- **WORK INSTRUCTION**
The records are to be repeated exactly, and any images in them are to be dropped.

Stored entries
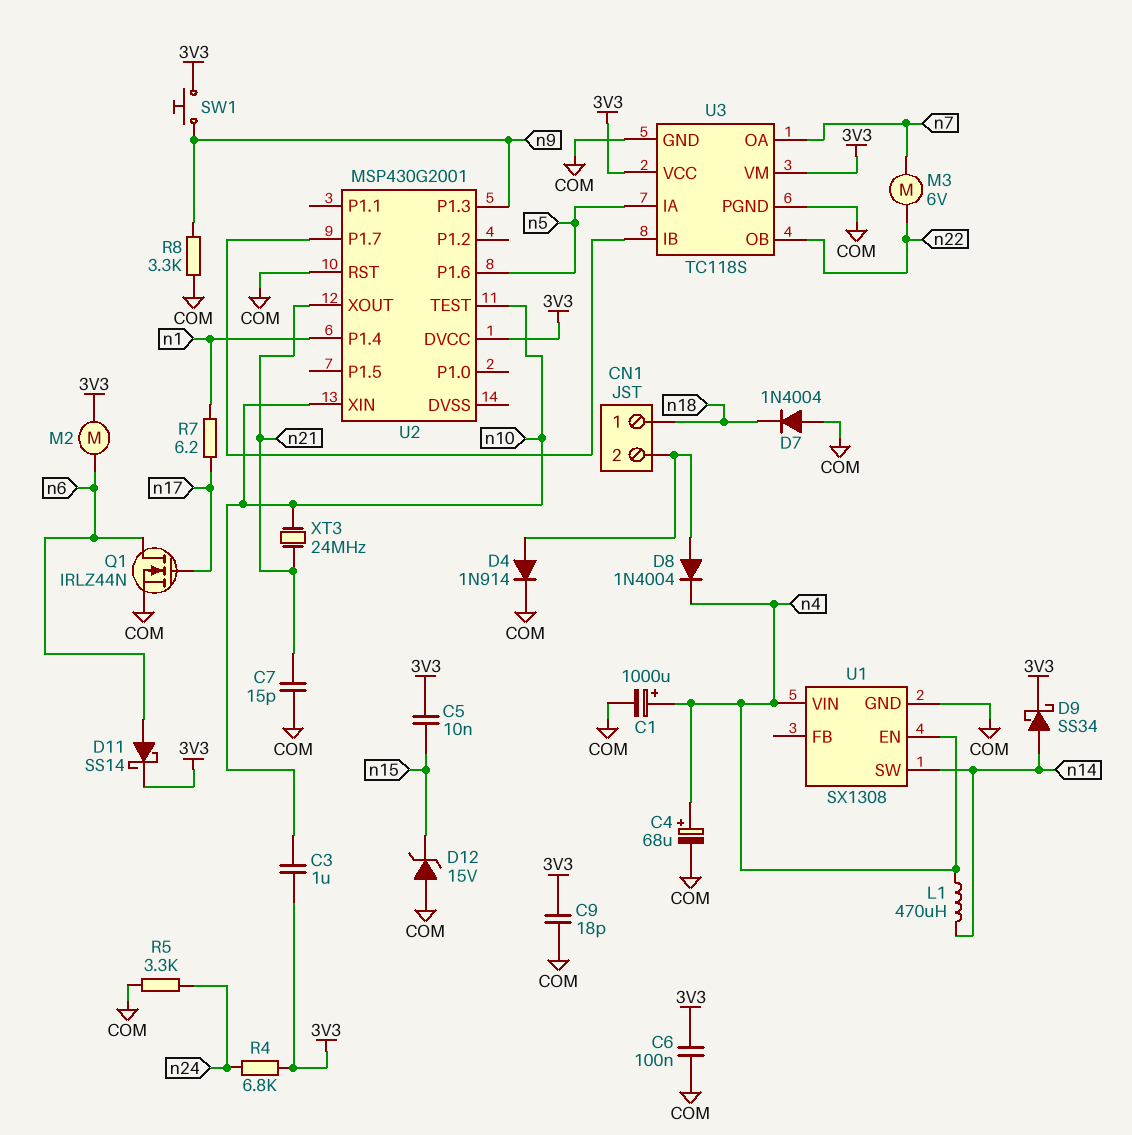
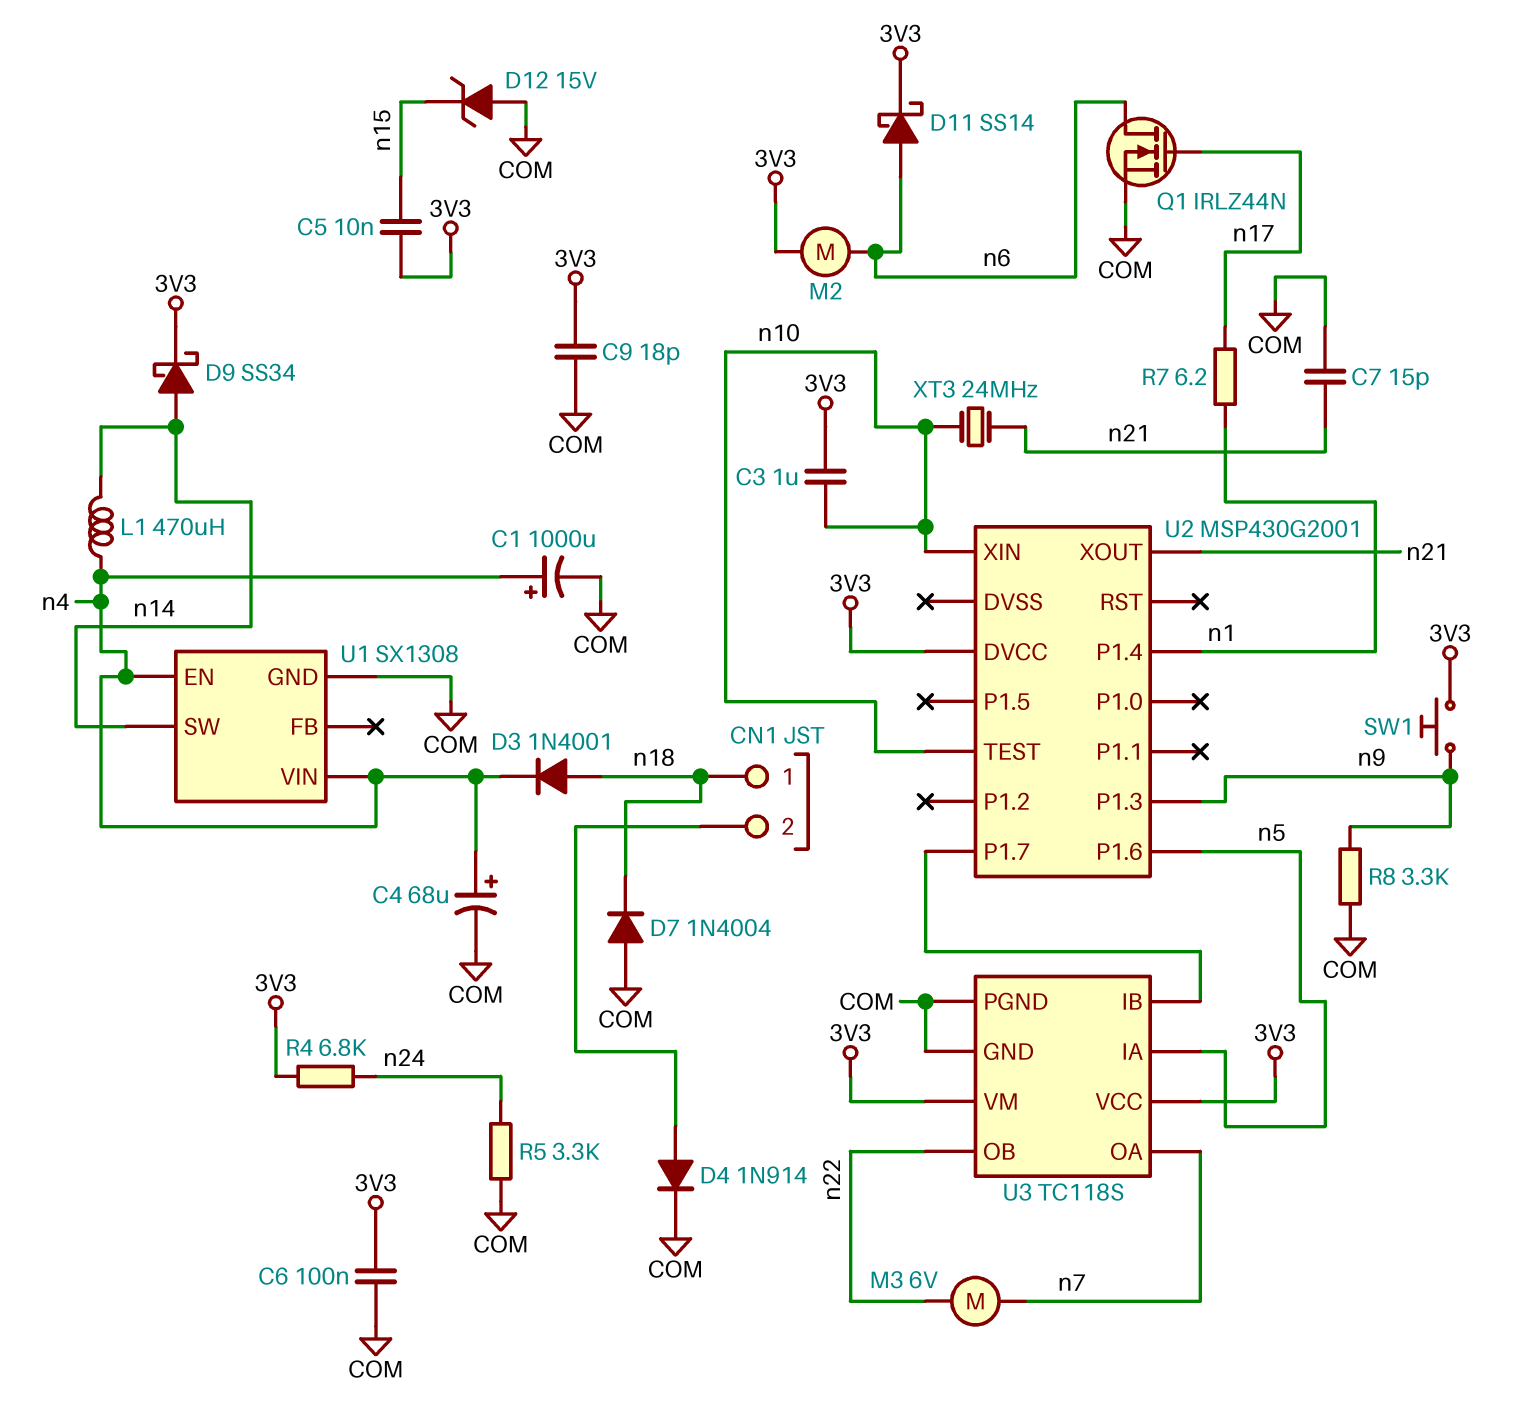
D3: none -> diode 1N4001 (A n18, K n4)
D8: diode 1N4004 (A CN1/2, K n4) -> none
U2 pin RST: COM -> none

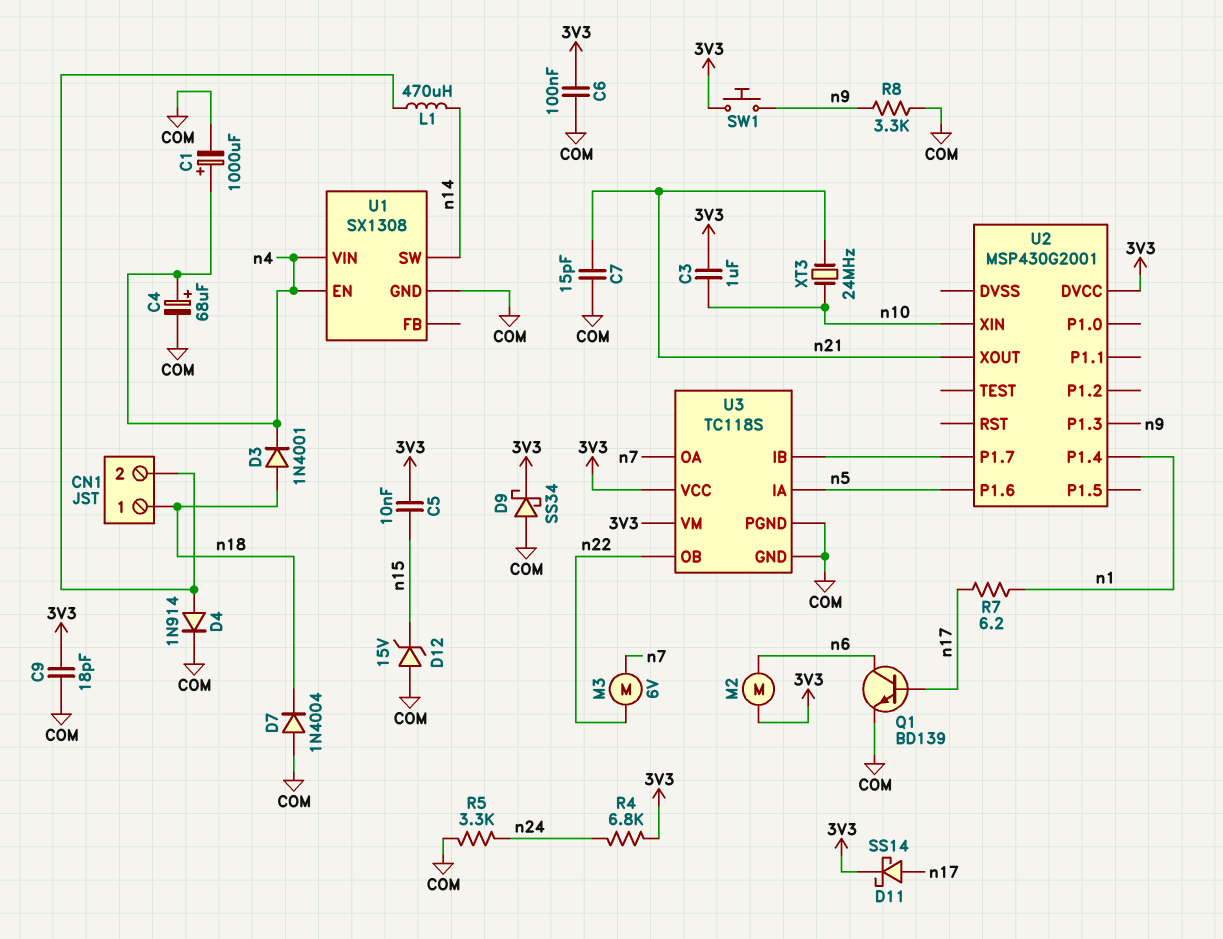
D9: schottky SS34 (A n14, K 3V3) -> schottky SS34 (A COM, K 3V3)
D11: schottky SS14 (A n6, K 3V3) -> schottky SS14 (A n17, K 3V3)
L1: 470uH (n4, n14) -> 470uH (CN1/2, n14)
Q1: NMOS IRLZ44N (G n17, D n6, S COM) -> NPN BD139 (B n17, C n6, E COM)
U2 pin TEST: n10 -> none

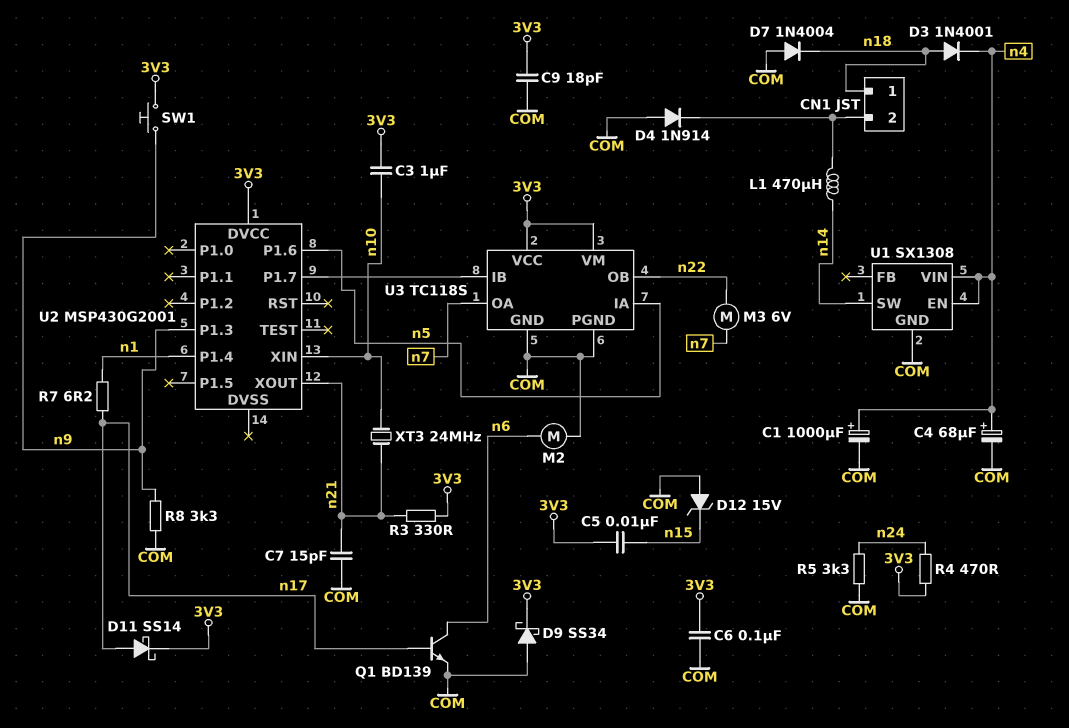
D4: diode 1N914 (A CN1/2, K COM) -> diode 1N914 (A COM, K CN1/2)
M2: motor (3V3, n6) -> motor (COM, n6)
R3: none -> 330 (3V3, n21)
R4: 6.8k (3V3, n24) -> 470 (3V3, n24)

- **YOUR SOLUTION**
D3: none -> diode 1N4001 (A n18, K n4)
D8: diode 1N4004 (A CN1/2, K n4) -> none
U2 pin RST: COM -> none

D9: schottky SS34 (A n14, K 3V3) -> schottky SS34 (A COM, K 3V3)
D11: schottky SS14 (A n6, K 3V3) -> schottky SS14 (A n17, K 3V3)
L1: 470uH (n4, n14) -> 470uH (CN1/2, n14)
Q1: NMOS IRLZ44N (G n17, D n6, S COM) -> NPN BD139 (B n17, C n6, E COM)
U2 pin TEST: n10 -> none

D4: diode 1N914 (A CN1/2, K COM) -> diode 1N914 (A COM, K CN1/2)
M2: motor (3V3, n6) -> motor (COM, n6)
R3: none -> 330 (3V3, n21)
R4: 6.8k (3V3, n24) -> 470 (3V3, n24)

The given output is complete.